Available records:
══════════
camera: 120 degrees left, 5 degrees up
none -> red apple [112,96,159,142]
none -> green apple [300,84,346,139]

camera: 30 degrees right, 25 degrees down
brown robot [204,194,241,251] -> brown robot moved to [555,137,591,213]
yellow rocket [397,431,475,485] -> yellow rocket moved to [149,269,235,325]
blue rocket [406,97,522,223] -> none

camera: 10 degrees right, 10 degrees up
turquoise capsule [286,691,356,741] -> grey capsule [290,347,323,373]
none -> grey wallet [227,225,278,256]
══════════
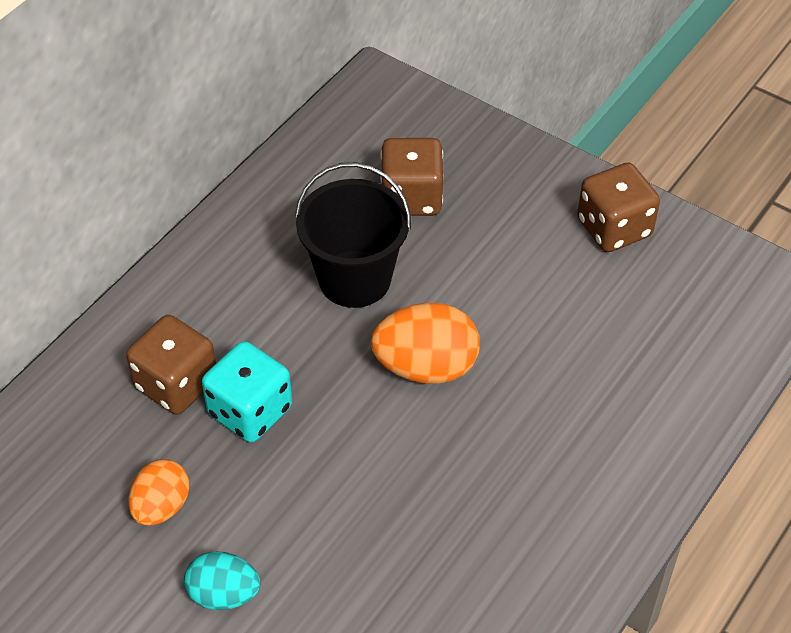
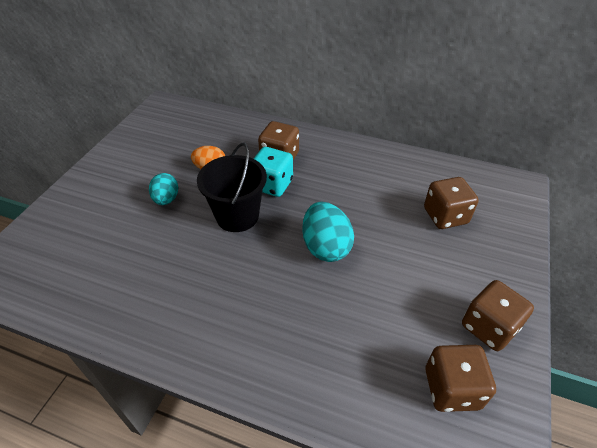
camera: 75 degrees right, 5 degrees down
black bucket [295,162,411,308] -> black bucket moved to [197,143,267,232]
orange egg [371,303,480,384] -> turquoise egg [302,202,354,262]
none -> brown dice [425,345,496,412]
══════════
Exercise description:
Retype, exactly and in full, the lines above from the one containing "black bucket [295,162,411,308]" through the one containing "none -> brown dice [425,345,496,412]".

Solution for this problem:
black bucket [295,162,411,308] -> black bucket moved to [197,143,267,232]
orange egg [371,303,480,384] -> turquoise egg [302,202,354,262]
none -> brown dice [425,345,496,412]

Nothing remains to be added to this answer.